Problem> Reproduce the following data verbatim, line for line, without changing anything.

Records supplied>

________

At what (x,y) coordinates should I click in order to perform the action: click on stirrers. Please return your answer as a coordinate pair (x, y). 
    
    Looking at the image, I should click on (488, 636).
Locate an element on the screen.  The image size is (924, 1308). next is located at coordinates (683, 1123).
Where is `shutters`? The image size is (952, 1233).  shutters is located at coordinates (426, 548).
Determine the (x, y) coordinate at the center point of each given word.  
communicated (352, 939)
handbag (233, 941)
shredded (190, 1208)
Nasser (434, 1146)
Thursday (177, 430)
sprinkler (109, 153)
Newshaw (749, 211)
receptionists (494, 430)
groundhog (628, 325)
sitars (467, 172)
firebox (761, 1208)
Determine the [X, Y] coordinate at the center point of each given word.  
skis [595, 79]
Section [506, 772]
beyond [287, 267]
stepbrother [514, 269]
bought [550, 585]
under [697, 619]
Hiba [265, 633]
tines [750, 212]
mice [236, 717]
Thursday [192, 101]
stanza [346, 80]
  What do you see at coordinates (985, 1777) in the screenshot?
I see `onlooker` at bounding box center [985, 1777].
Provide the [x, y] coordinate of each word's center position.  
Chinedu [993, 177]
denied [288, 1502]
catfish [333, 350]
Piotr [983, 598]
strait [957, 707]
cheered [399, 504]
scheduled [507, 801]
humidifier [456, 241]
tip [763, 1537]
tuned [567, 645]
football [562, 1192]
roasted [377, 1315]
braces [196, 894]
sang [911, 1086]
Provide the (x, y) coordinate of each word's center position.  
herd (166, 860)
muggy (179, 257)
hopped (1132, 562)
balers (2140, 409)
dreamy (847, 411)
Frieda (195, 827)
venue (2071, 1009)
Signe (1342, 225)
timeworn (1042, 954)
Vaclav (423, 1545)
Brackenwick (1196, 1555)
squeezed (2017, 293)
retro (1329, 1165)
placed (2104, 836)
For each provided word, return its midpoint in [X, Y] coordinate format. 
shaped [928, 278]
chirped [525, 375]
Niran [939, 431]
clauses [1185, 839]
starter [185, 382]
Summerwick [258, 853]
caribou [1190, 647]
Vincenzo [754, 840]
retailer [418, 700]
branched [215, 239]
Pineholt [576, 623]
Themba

________

Exercise answer>
At what (x,y) coordinates should I click in order to perform the action: click on stirrers. Please return your answer as a coordinate pair (x, y). 
    
    Looking at the image, I should click on (488, 636).
Locate an element on the screen.  The image size is (924, 1308). next is located at coordinates (683, 1123).
Where is `shutters`? The image size is (952, 1233).  shutters is located at coordinates (426, 548).
Determine the (x, y) coordinate at the center point of each given word.  
communicated (352, 939)
handbag (233, 941)
shredded (190, 1208)
Nasser (434, 1146)
Thursday (177, 430)
sprinkler (109, 153)
Newshaw (749, 211)
receptionists (494, 430)
groundhog (628, 325)
sitars (467, 172)
firebox (761, 1208)
Determine the [X, Y] coordinate at the center point of each given word.  
skis [595, 79]
Section [506, 772]
beyond [287, 267]
stepbrother [514, 269]
bought [550, 585]
under [697, 619]
Hiba [265, 633]
tines [750, 212]
mice [236, 717]
Thursday [192, 101]
stanza [346, 80]
  What do you see at coordinates (985, 1777) in the screenshot?
I see `onlooker` at bounding box center [985, 1777].
Provide the [x, y] coordinate of each word's center position.  
Chinedu [993, 177]
denied [288, 1502]
catfish [333, 350]
Piotr [983, 598]
strait [957, 707]
cheered [399, 504]
scheduled [507, 801]
humidifier [456, 241]
tip [763, 1537]
tuned [567, 645]
football [562, 1192]
roasted [377, 1315]
braces [196, 894]
sang [911, 1086]
Provide the (x, y) coordinate of each word's center position.  
herd (166, 860)
muggy (179, 257)
hopped (1132, 562)
balers (2140, 409)
dreamy (847, 411)
Frieda (195, 827)
venue (2071, 1009)
Signe (1342, 225)
timeworn (1042, 954)
Vaclav (423, 1545)
Brackenwick (1196, 1555)
squeezed (2017, 293)
retro (1329, 1165)
placed (2104, 836)
For each provided word, return its midpoint in [X, Y] coordinate format. 
shaped [928, 278]
chirped [525, 375]
Niran [939, 431]
clauses [1185, 839]
starter [185, 382]
Summerwick [258, 853]
caribou [1190, 647]
Vincenzo [754, 840]
retailer [418, 700]
branched [215, 239]
Pineholt [576, 623]
Themba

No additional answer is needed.